[[ THE RECORDS open ]]

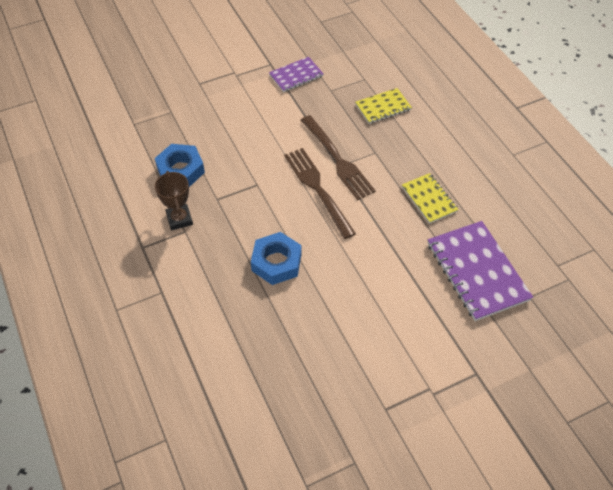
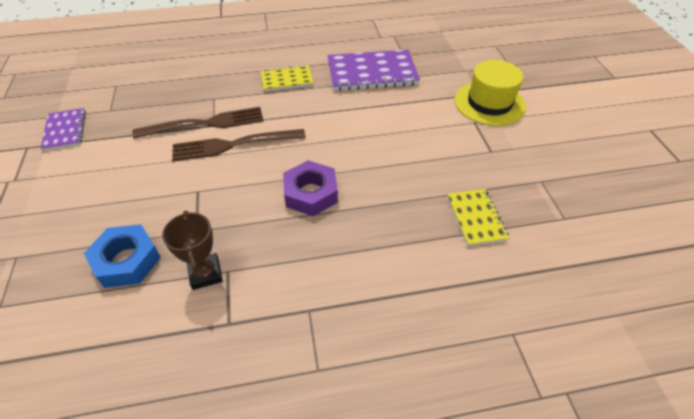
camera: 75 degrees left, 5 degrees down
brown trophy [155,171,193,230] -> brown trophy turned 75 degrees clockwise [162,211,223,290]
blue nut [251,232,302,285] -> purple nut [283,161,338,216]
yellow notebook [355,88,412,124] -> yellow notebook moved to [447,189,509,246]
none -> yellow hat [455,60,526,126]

[[ THE RECORDS closed ]]
[[ THE RECORDS open ]]

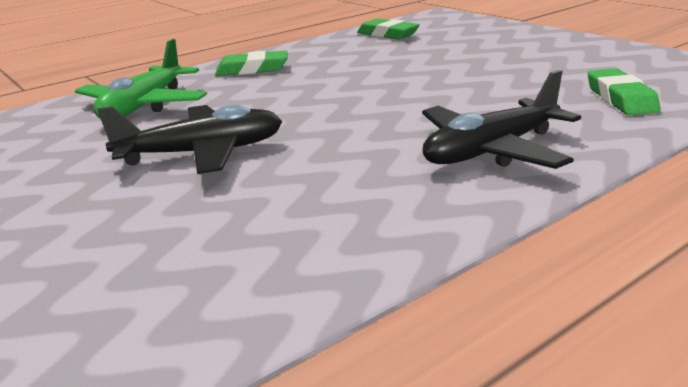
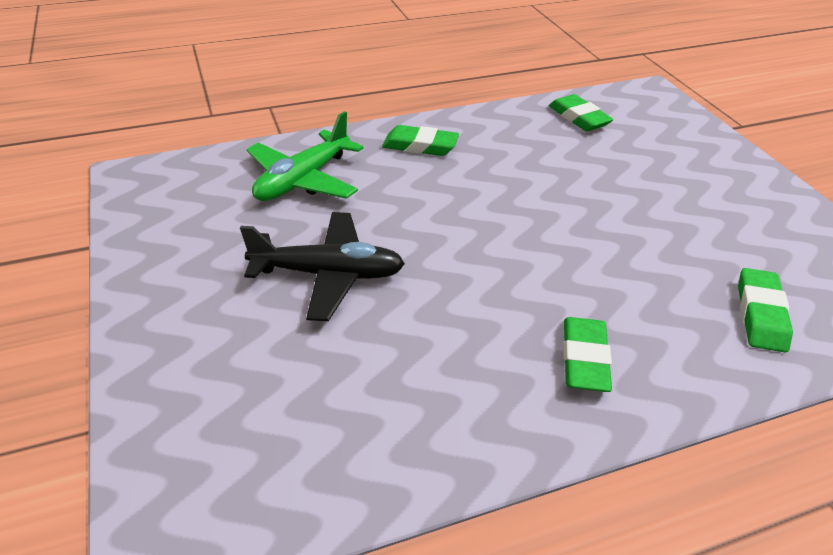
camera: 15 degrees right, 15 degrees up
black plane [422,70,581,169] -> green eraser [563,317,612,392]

[[ THE RECORDS closed ]]
[[ THE RECORDS open ]]

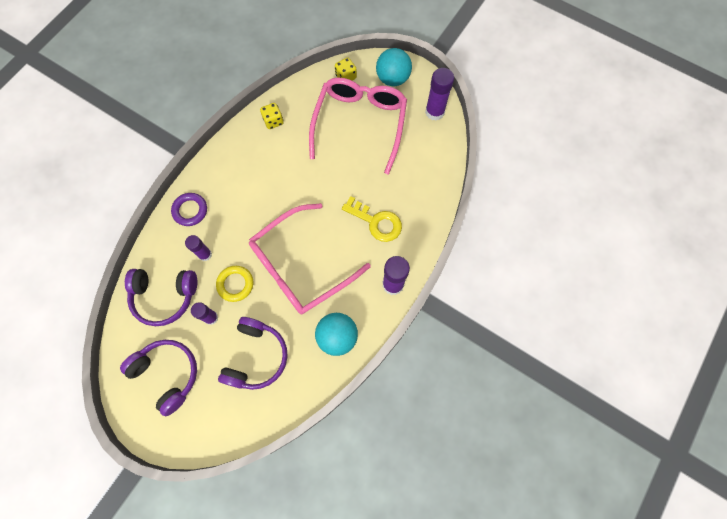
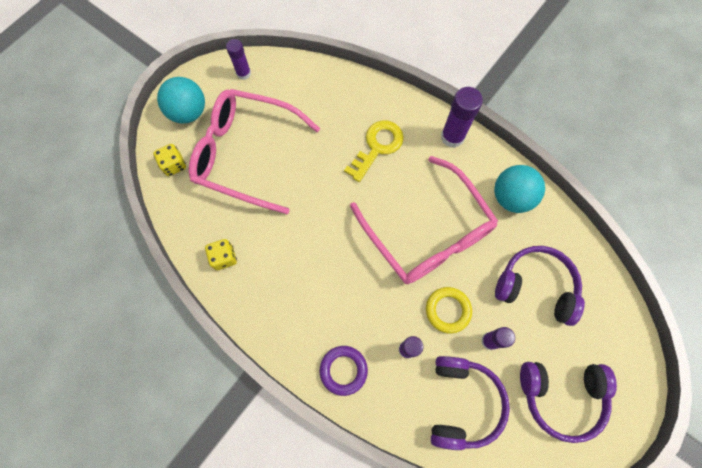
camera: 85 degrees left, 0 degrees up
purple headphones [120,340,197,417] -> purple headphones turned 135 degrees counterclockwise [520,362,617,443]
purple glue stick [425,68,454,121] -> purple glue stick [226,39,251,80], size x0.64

[[ THE RECORDS closed ]]

• _WHAT THE EXERCISE ASKS_:
Extract from the records above the lines from the one containing "yellow notebook [355,88,412,124]" to the one containing "none -> yellow hat [455,60,526,126]", both lines included, exactly as they appear and with nothing else.

• _ANSWER SECTION_:
yellow notebook [355,88,412,124] -> yellow notebook moved to [447,189,509,246]
none -> yellow hat [455,60,526,126]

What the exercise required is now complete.